Spatial grounding data:

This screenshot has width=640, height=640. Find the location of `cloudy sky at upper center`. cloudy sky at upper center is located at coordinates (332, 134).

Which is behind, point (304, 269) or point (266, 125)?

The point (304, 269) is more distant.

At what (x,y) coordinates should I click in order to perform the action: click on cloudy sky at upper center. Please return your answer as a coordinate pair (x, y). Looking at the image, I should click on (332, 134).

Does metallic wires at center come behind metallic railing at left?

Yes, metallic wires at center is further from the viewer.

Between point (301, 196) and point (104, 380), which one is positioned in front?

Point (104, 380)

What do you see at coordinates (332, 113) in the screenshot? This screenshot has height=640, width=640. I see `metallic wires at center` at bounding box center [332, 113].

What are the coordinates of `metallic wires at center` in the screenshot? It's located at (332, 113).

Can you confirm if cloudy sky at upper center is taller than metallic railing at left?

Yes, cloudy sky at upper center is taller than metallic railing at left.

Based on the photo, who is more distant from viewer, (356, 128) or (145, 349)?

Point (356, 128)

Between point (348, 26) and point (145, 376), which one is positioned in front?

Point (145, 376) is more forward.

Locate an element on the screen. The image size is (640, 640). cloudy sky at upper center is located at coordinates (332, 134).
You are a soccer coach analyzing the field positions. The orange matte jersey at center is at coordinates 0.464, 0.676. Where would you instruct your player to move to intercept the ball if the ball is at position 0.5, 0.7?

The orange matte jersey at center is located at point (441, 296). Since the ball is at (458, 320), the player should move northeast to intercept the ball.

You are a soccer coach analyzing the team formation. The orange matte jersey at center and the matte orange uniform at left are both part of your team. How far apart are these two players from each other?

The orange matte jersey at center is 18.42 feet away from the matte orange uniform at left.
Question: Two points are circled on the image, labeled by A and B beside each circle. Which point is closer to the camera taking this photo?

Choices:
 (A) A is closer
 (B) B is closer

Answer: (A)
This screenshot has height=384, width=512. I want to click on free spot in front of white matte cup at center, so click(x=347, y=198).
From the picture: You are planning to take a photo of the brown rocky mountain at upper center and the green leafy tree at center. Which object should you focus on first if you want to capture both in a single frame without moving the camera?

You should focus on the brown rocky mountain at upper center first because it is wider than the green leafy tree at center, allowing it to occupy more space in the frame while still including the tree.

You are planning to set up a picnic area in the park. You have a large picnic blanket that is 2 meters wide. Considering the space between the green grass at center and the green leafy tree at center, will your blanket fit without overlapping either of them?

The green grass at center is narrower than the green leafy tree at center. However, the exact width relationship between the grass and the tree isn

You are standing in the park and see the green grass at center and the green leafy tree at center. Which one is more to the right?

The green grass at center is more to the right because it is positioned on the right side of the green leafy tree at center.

- _EXERCISE DESCRIPTION_
Copy the rows above word for word, starting at the line that contains "The green grass at center is narrower" and continuing through the last line of the rows.

- _EXPECTED ANSWER_
The green grass at center is narrower than the green leafy tree at center. However, the exact width relationship between the grass and the tree isn

You are standing in the park and see the green grass at center and the green leafy tree at center. Which one is more to the right?

The green grass at center is more to the right because it is positioned on the right side of the green leafy tree at center.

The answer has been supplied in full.